Supplied records –
══════════

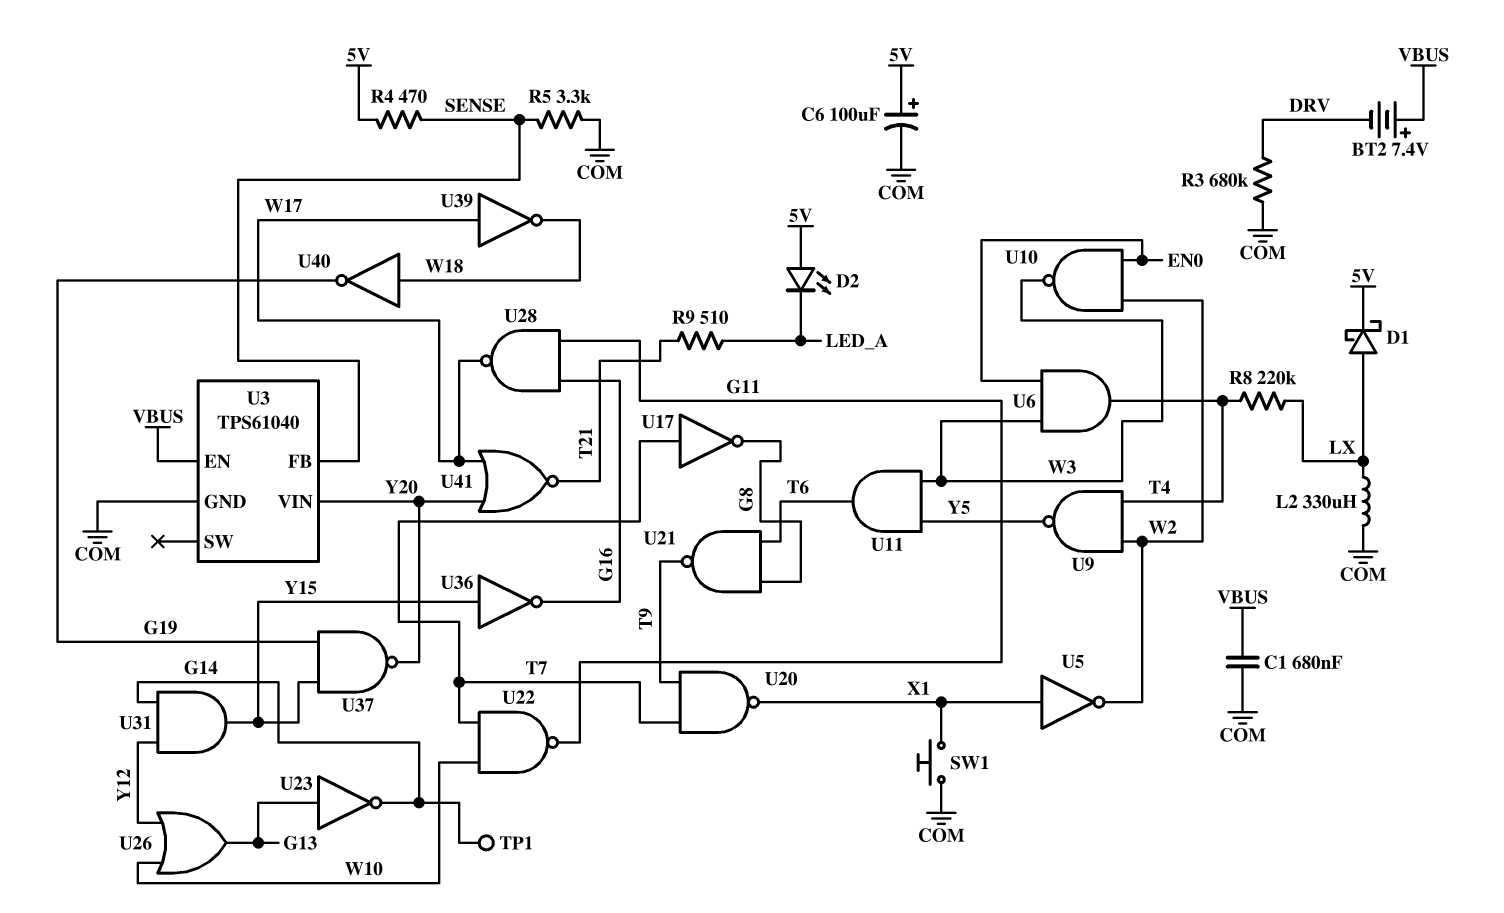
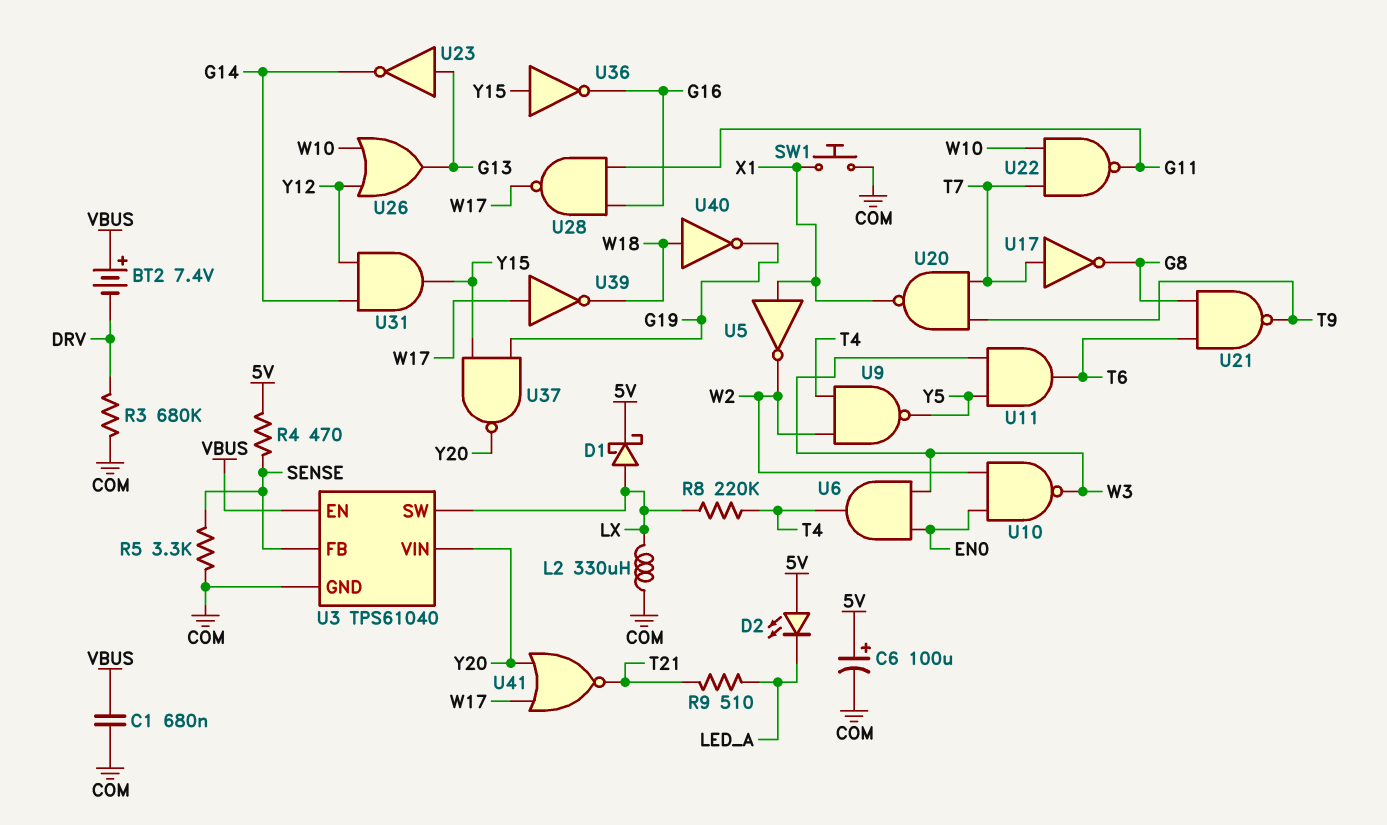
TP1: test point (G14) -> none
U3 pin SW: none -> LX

══════════

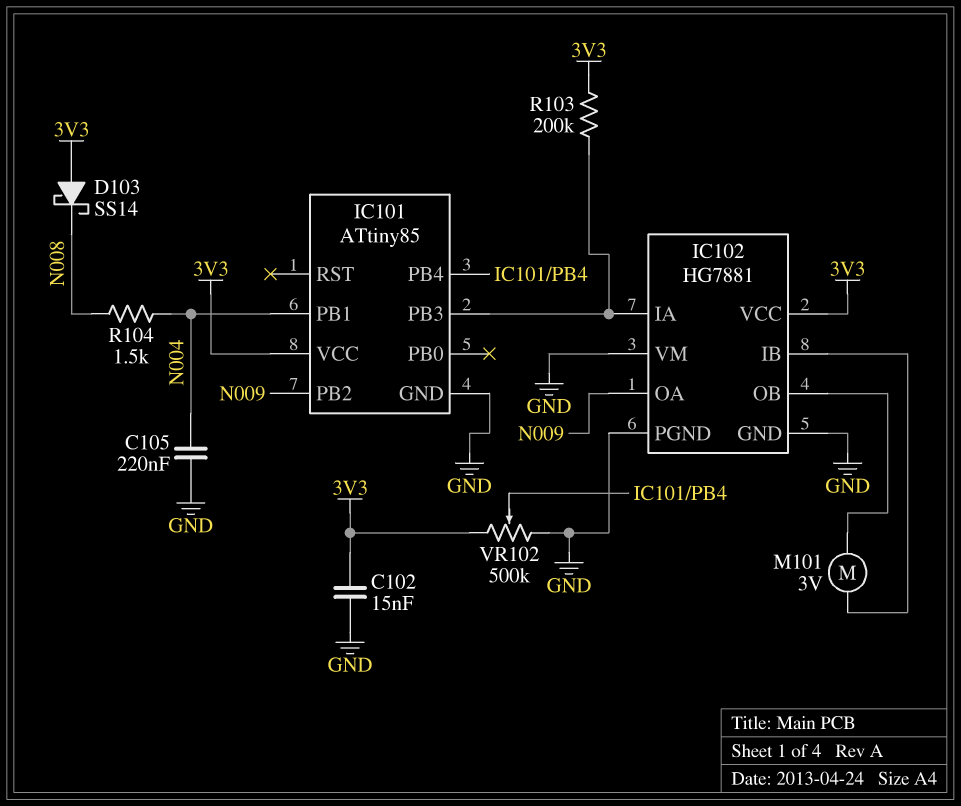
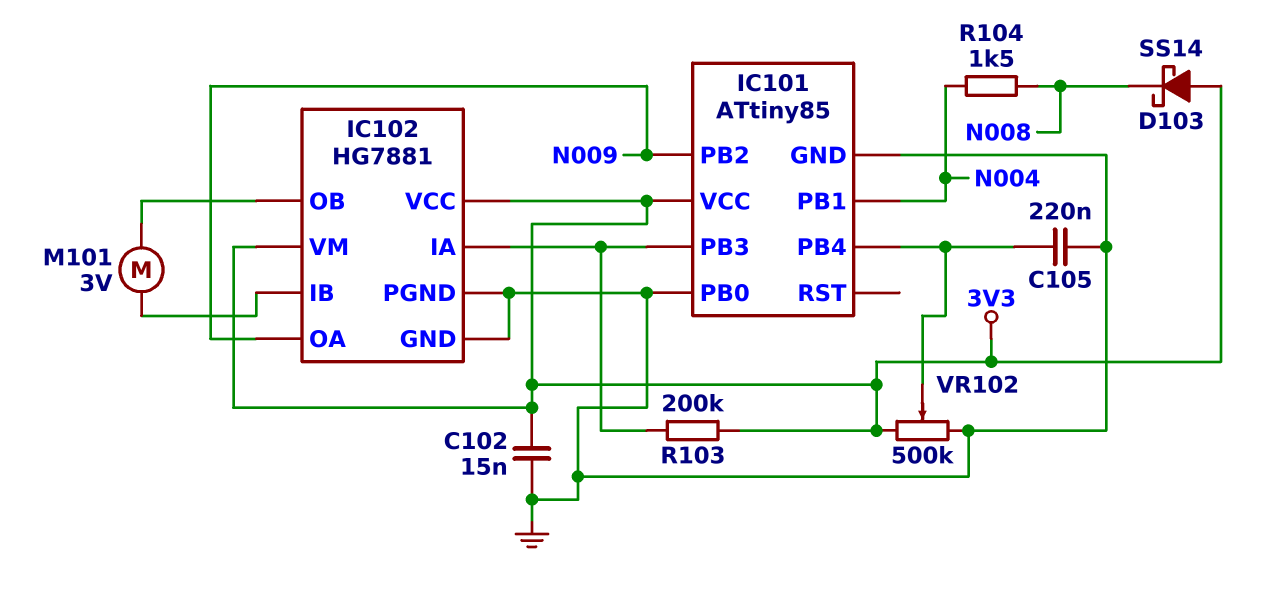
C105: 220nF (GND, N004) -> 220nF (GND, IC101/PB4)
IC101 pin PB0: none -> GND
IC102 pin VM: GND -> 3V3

══════════

Task details – Wherever the word "none" appears in a line of the data, copy that line.

Worked solution –
TP1: test point (G14) -> none
U3 pin SW: none -> LX
IC101 pin PB0: none -> GND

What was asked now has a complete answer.